◆ **УСЛОВИЕ ЗАДАНИЯ**: Пожалуйста, перепишите без изменений строки ниже: от строки, где есть «Quito: 2:43 -> none», до строки, где есть «Sucre: none -> 1:15», включая обе.

◆ **ИСХОДНЫЕ ДАННЫЕ**:
══════════════════════════════

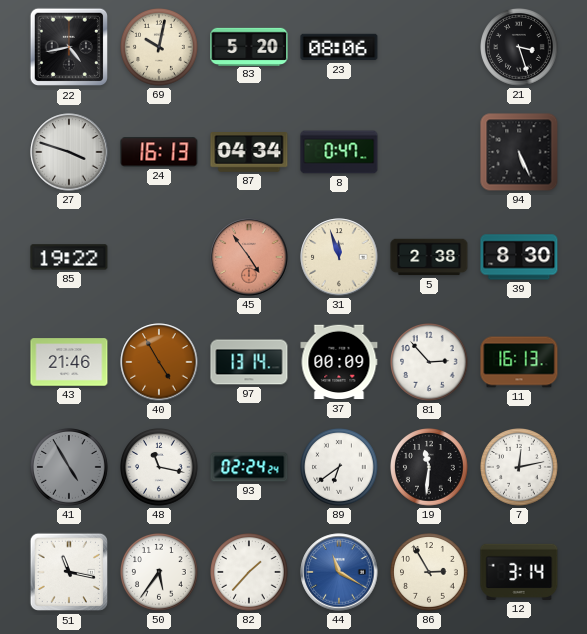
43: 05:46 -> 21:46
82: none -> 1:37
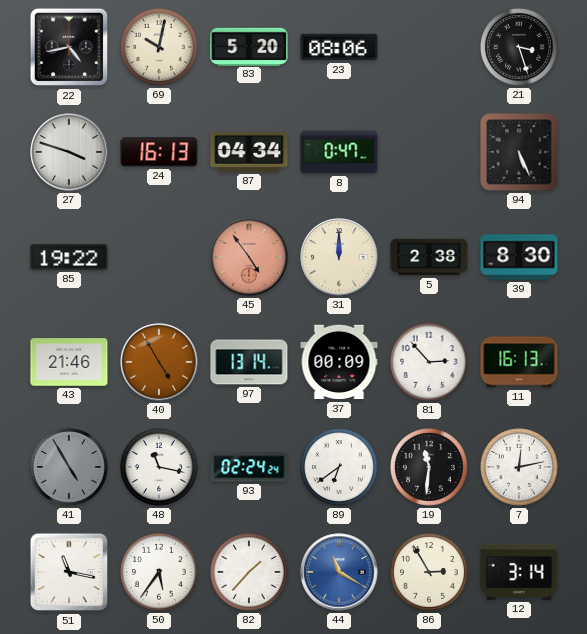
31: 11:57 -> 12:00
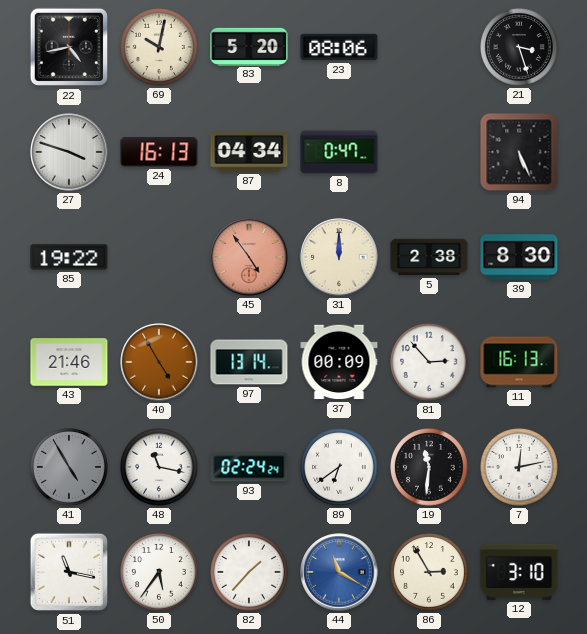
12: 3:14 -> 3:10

══════════════════════════════

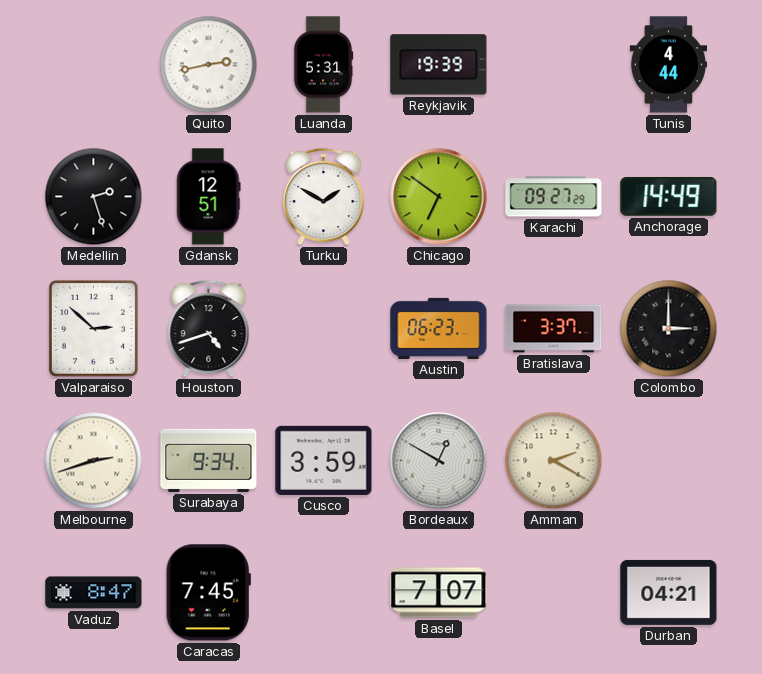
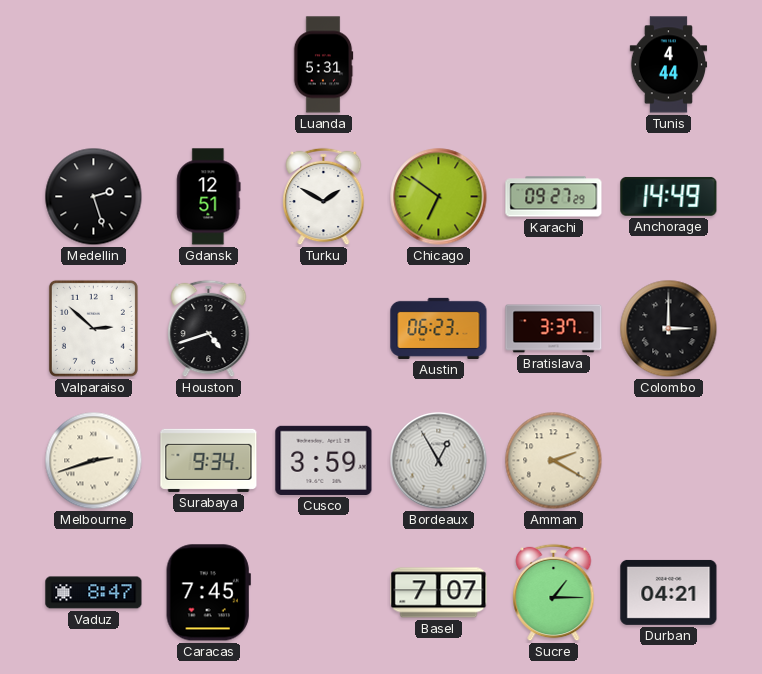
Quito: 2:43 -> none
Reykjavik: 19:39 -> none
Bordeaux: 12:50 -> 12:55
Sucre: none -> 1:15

══════════════════════════════

◆ **РЕШЁННАЯ ЗАДАЧА**:
Quito: 2:43 -> none
Reykjavik: 19:39 -> none
Bordeaux: 12:50 -> 12:55
Sucre: none -> 1:15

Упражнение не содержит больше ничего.